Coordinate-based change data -
□ □ □ □ □ □ □

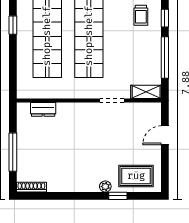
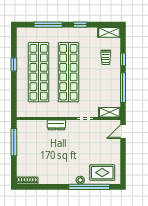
dresser: (43, 109) -> (56, 125), moved
door: (165, 135) -> (123, 132), moved
window: (13, 152) -> (14, 142), moved
window: (118, 196) -> (89, 187), width x3.17

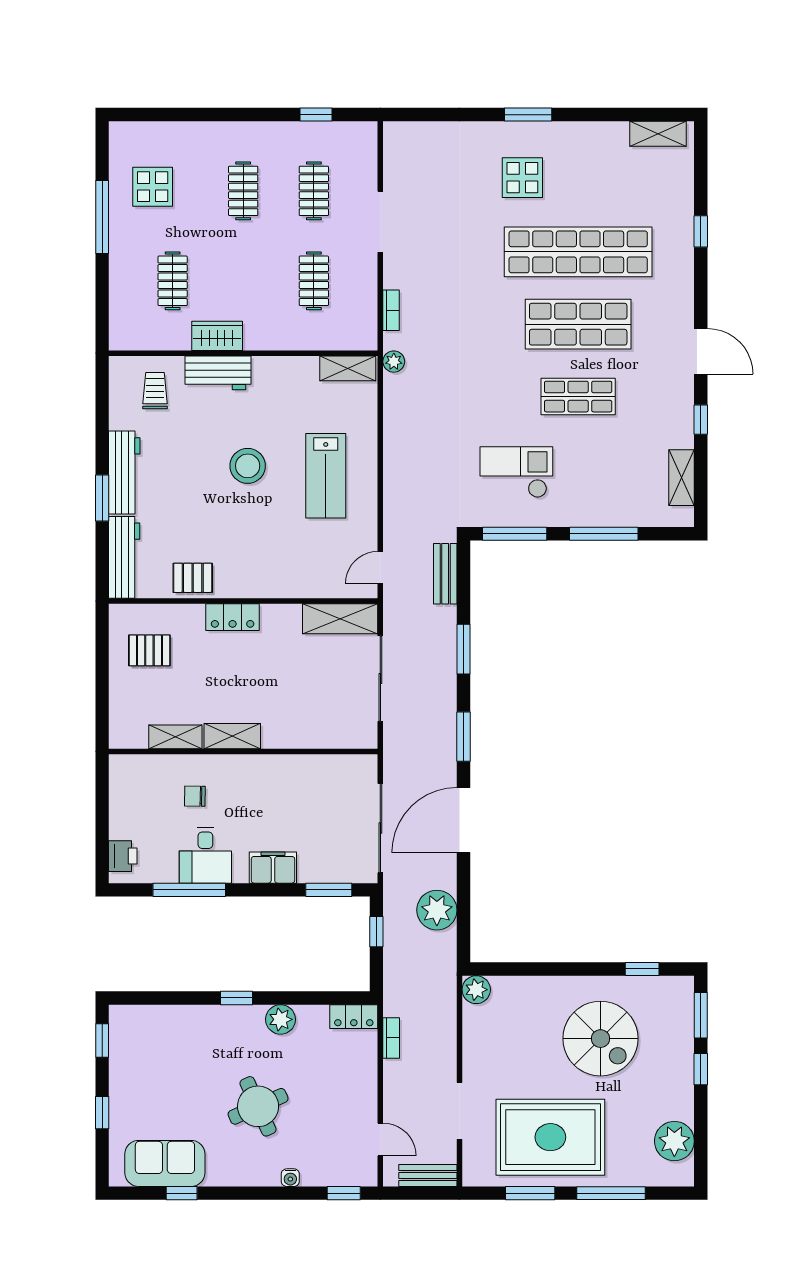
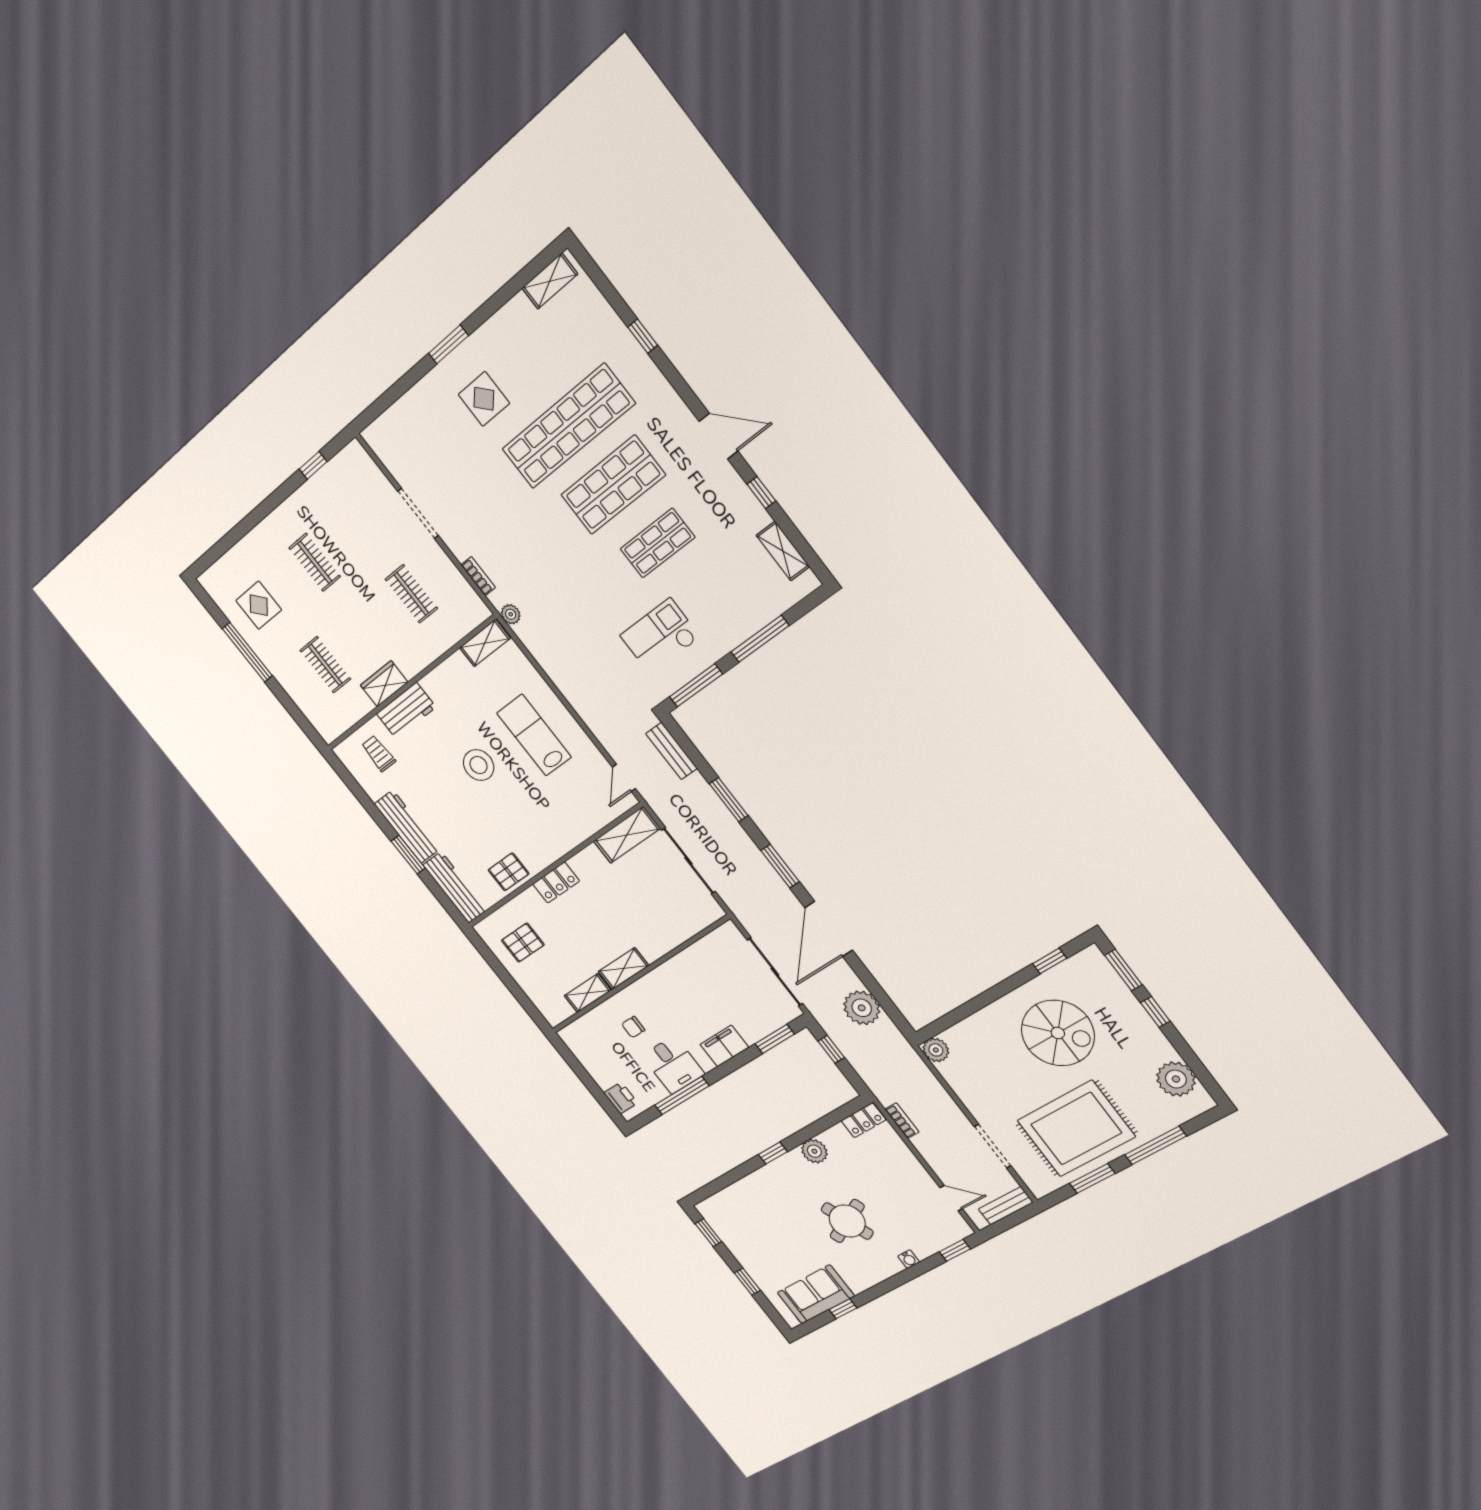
clothes rail: (314, 191) -> (358, 525), removed
lab bench: (326, 476) -> (534, 735), turned 180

□ □ □ □ □ □ □

ABOUT THIS EXERCISE - Give an exact reproduction of the lines from the one with "clothes rail: (314, 191)" to the final line of the entries, including both.

OUTPUT OF THE TASK -
clothes rail: (314, 191) -> (358, 525), removed
lab bench: (326, 476) -> (534, 735), turned 180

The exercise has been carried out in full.